* WHAT IS REQUIRED: Would you reproduce each line below exactly, leaving every picture out?

* EXTRACTED ENTRIES:
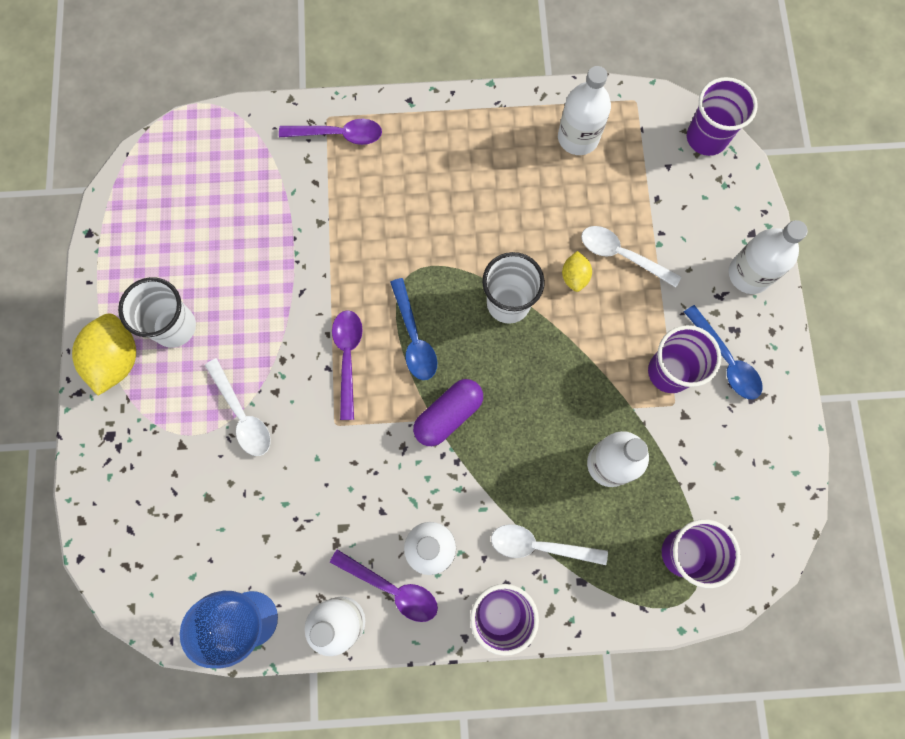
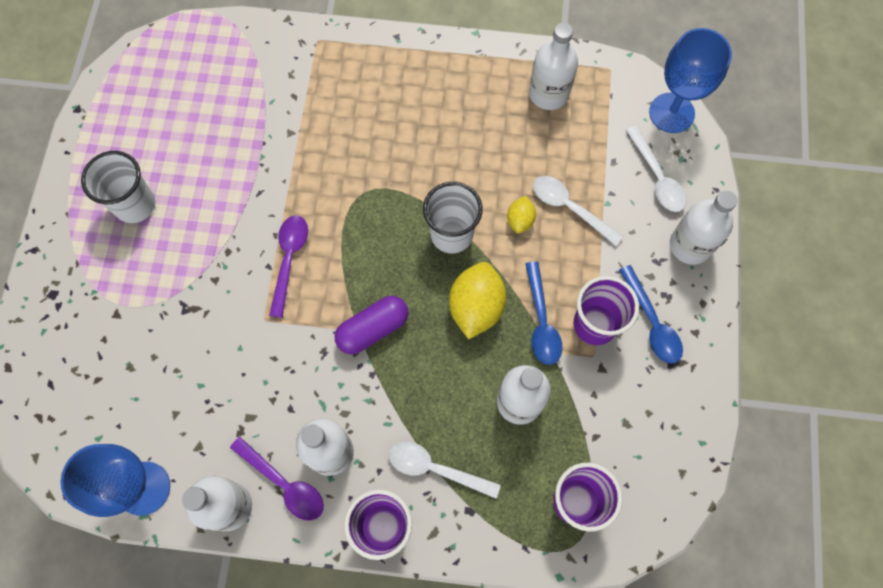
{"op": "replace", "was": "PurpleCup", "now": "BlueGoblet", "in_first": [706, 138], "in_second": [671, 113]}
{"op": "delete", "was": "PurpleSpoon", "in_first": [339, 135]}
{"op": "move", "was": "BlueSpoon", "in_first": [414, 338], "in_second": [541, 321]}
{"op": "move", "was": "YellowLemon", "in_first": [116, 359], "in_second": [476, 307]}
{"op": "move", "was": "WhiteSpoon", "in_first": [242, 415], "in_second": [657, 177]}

* ANSWER BOX:
{"op": "replace", "was": "PurpleCup", "now": "BlueGoblet", "in_first": [706, 138], "in_second": [671, 113]}
{"op": "delete", "was": "PurpleSpoon", "in_first": [339, 135]}
{"op": "move", "was": "BlueSpoon", "in_first": [414, 338], "in_second": [541, 321]}
{"op": "move", "was": "YellowLemon", "in_first": [116, 359], "in_second": [476, 307]}
{"op": "move", "was": "WhiteSpoon", "in_first": [242, 415], "in_second": [657, 177]}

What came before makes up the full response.